### [TASK ITEM]
Exact copies of the lines below are the goal; any images in them are dropped.

### [DATA EXCERPT]
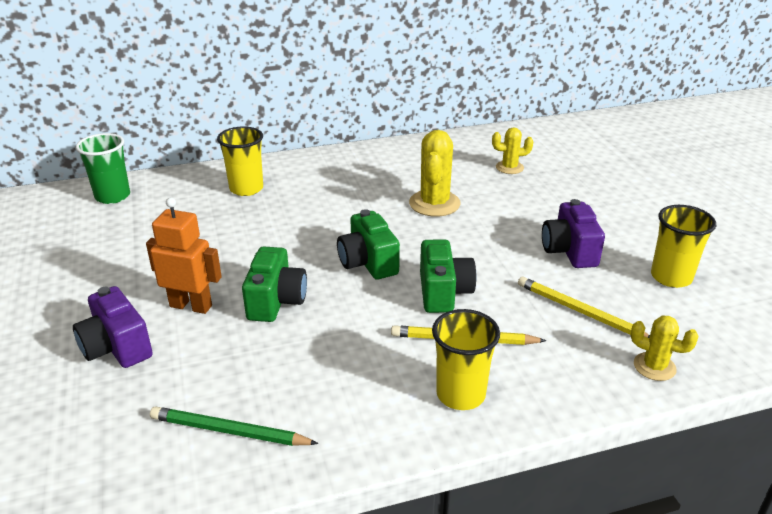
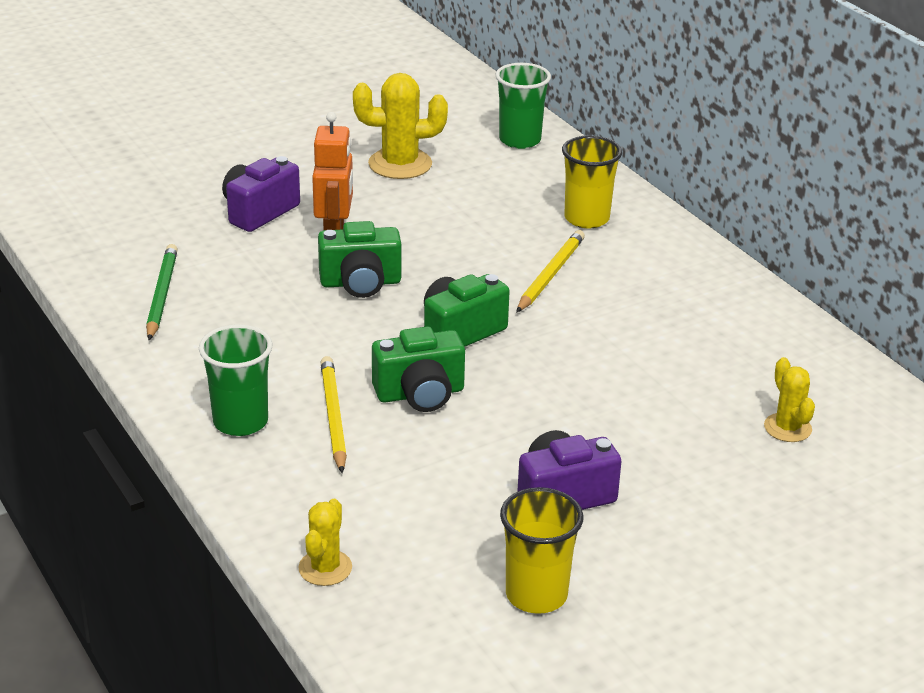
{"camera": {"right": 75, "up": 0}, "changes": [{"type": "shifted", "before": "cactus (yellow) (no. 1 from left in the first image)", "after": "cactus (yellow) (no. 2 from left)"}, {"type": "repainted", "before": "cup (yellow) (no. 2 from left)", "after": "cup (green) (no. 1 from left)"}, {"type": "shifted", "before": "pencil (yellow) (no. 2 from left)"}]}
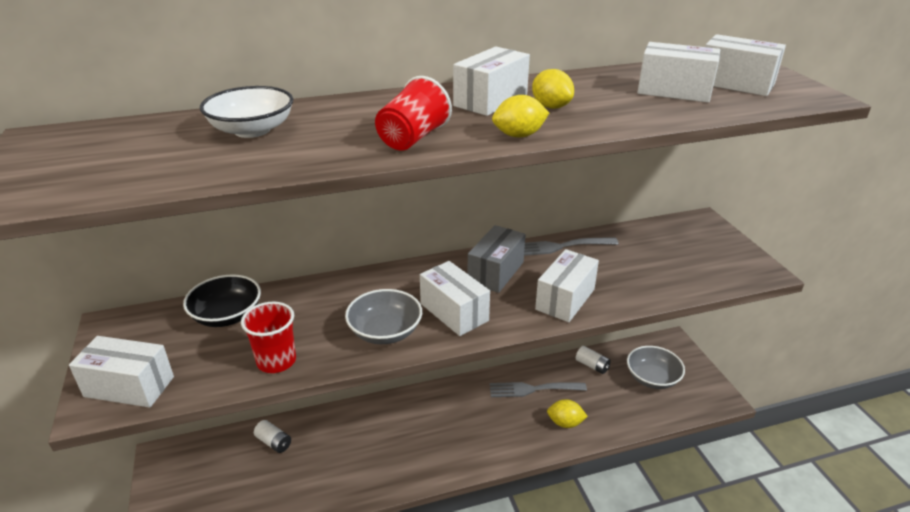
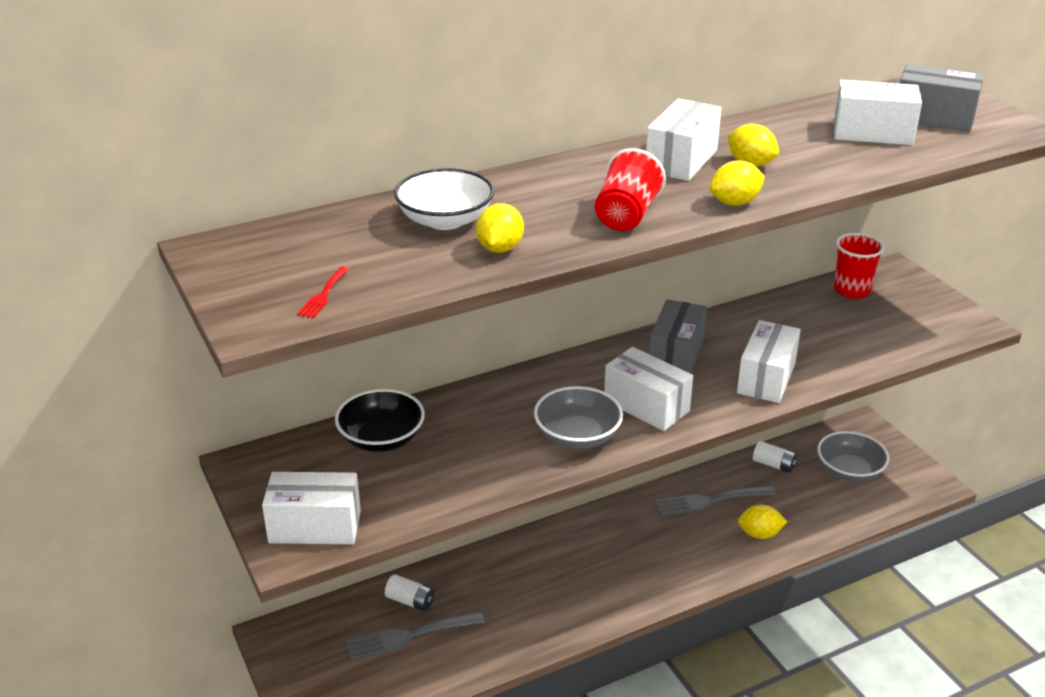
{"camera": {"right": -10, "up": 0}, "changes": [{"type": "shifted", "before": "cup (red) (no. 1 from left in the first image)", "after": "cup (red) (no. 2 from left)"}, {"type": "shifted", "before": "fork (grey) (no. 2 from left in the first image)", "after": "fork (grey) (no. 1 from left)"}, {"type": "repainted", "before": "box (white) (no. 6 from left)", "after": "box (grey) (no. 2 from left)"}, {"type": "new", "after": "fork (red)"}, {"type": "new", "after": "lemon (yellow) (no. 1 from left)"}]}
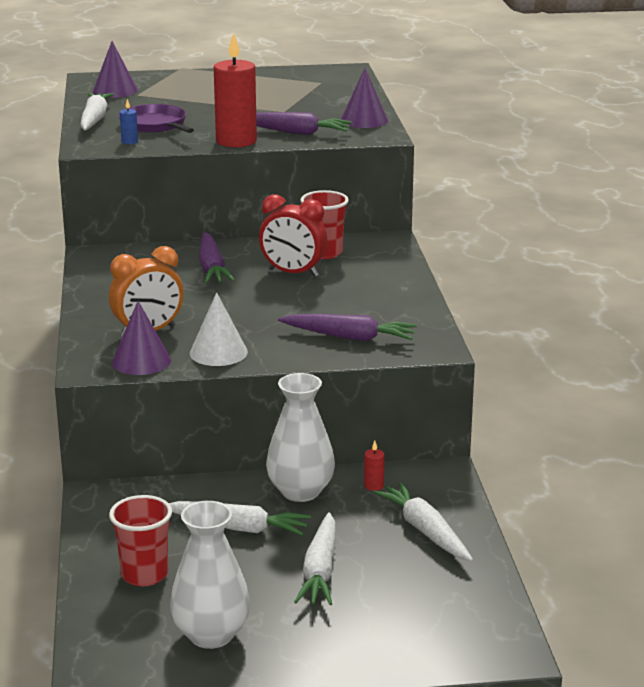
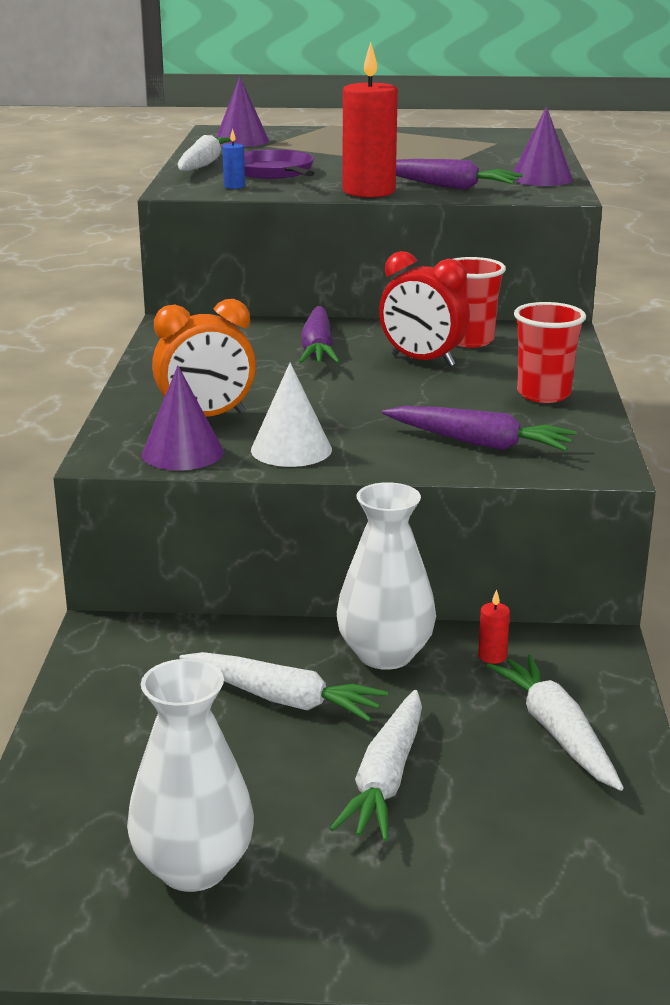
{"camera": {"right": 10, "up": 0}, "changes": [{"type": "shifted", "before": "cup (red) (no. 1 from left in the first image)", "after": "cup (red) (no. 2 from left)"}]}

### [SOLUTION FOR THIS PROBLEM]
{"camera": {"right": 75, "up": 0}, "changes": [{"type": "shifted", "before": "cactus (yellow) (no. 1 from left in the first image)", "after": "cactus (yellow) (no. 2 from left)"}, {"type": "repainted", "before": "cup (yellow) (no. 2 from left)", "after": "cup (green) (no. 1 from left)"}, {"type": "shifted", "before": "pencil (yellow) (no. 2 from left)"}]}
{"camera": {"right": -10, "up": 0}, "changes": [{"type": "shifted", "before": "cup (red) (no. 1 from left in the first image)", "after": "cup (red) (no. 2 from left)"}, {"type": "shifted", "before": "fork (grey) (no. 2 from left in the first image)", "after": "fork (grey) (no. 1 from left)"}, {"type": "repainted", "before": "box (white) (no. 6 from left)", "after": "box (grey) (no. 2 from left)"}, {"type": "new", "after": "fork (red)"}, {"type": "new", "after": "lemon (yellow) (no. 1 from left)"}]}
{"camera": {"right": 10, "up": 0}, "changes": [{"type": "shifted", "before": "cup (red) (no. 1 from left in the first image)", "after": "cup (red) (no. 2 from left)"}]}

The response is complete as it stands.